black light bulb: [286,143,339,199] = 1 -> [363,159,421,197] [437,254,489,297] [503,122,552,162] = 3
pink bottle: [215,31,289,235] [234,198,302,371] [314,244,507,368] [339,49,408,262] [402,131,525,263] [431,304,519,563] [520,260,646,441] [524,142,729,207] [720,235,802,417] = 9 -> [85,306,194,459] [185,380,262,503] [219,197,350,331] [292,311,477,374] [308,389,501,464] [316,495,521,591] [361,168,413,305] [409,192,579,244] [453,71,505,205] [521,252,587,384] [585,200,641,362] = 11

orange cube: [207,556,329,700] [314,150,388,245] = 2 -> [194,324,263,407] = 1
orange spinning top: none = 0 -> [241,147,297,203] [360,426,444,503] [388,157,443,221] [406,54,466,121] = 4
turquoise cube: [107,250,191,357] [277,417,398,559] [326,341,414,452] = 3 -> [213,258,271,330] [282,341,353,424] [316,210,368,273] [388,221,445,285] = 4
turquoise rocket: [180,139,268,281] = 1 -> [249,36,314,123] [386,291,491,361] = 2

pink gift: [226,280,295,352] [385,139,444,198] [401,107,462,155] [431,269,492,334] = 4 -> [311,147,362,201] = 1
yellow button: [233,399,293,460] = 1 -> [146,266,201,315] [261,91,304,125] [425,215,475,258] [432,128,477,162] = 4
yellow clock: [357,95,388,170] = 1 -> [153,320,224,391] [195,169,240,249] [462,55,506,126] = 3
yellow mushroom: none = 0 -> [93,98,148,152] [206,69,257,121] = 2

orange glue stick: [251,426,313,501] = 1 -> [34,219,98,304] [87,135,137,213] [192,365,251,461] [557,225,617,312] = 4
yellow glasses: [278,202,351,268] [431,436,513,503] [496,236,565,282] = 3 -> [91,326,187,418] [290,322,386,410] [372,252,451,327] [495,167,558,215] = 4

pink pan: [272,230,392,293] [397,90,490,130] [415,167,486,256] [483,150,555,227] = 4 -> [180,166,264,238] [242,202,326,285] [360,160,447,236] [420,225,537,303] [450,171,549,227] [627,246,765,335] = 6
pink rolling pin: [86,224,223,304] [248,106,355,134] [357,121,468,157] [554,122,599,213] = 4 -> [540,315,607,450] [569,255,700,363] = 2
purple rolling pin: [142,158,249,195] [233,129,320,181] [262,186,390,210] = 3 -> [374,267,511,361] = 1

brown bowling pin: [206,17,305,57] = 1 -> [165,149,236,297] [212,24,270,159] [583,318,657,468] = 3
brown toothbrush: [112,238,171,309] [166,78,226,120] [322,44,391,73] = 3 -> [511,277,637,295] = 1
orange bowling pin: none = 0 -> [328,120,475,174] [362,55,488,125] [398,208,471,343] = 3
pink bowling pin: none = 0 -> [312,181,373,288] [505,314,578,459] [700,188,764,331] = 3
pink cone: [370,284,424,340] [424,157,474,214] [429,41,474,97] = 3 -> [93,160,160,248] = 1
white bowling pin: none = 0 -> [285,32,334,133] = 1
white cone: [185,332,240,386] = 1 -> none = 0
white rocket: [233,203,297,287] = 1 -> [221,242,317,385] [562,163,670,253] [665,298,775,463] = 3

WHAT IS NEEDED: Please transcribe the material above precisely as it stands.

REPLY TO THE TASK:
black light bulb: [286,143,339,199] = 1 -> [363,159,421,197] [437,254,489,297] [503,122,552,162] = 3
pink bottle: [215,31,289,235] [234,198,302,371] [314,244,507,368] [339,49,408,262] [402,131,525,263] [431,304,519,563] [520,260,646,441] [524,142,729,207] [720,235,802,417] = 9 -> [85,306,194,459] [185,380,262,503] [219,197,350,331] [292,311,477,374] [308,389,501,464] [316,495,521,591] [361,168,413,305] [409,192,579,244] [453,71,505,205] [521,252,587,384] [585,200,641,362] = 11

orange cube: [207,556,329,700] [314,150,388,245] = 2 -> [194,324,263,407] = 1
orange spinning top: none = 0 -> [241,147,297,203] [360,426,444,503] [388,157,443,221] [406,54,466,121] = 4
turquoise cube: [107,250,191,357] [277,417,398,559] [326,341,414,452] = 3 -> [213,258,271,330] [282,341,353,424] [316,210,368,273] [388,221,445,285] = 4
turquoise rocket: [180,139,268,281] = 1 -> [249,36,314,123] [386,291,491,361] = 2

pink gift: [226,280,295,352] [385,139,444,198] [401,107,462,155] [431,269,492,334] = 4 -> [311,147,362,201] = 1
yellow button: [233,399,293,460] = 1 -> [146,266,201,315] [261,91,304,125] [425,215,475,258] [432,128,477,162] = 4
yellow clock: [357,95,388,170] = 1 -> [153,320,224,391] [195,169,240,249] [462,55,506,126] = 3
yellow mushroom: none = 0 -> [93,98,148,152] [206,69,257,121] = 2

orange glue stick: [251,426,313,501] = 1 -> [34,219,98,304] [87,135,137,213] [192,365,251,461] [557,225,617,312] = 4
yellow glasses: [278,202,351,268] [431,436,513,503] [496,236,565,282] = 3 -> [91,326,187,418] [290,322,386,410] [372,252,451,327] [495,167,558,215] = 4

pink pan: [272,230,392,293] [397,90,490,130] [415,167,486,256] [483,150,555,227] = 4 -> [180,166,264,238] [242,202,326,285] [360,160,447,236] [420,225,537,303] [450,171,549,227] [627,246,765,335] = 6
pink rolling pin: [86,224,223,304] [248,106,355,134] [357,121,468,157] [554,122,599,213] = 4 -> [540,315,607,450] [569,255,700,363] = 2
purple rolling pin: [142,158,249,195] [233,129,320,181] [262,186,390,210] = 3 -> [374,267,511,361] = 1

brown bowling pin: [206,17,305,57] = 1 -> [165,149,236,297] [212,24,270,159] [583,318,657,468] = 3
brown toothbrush: [112,238,171,309] [166,78,226,120] [322,44,391,73] = 3 -> [511,277,637,295] = 1
orange bowling pin: none = 0 -> [328,120,475,174] [362,55,488,125] [398,208,471,343] = 3
pink bowling pin: none = 0 -> [312,181,373,288] [505,314,578,459] [700,188,764,331] = 3
pink cone: [370,284,424,340] [424,157,474,214] [429,41,474,97] = 3 -> [93,160,160,248] = 1
white bowling pin: none = 0 -> [285,32,334,133] = 1
white cone: [185,332,240,386] = 1 -> none = 0
white rocket: [233,203,297,287] = 1 -> [221,242,317,385] [562,163,670,253] [665,298,775,463] = 3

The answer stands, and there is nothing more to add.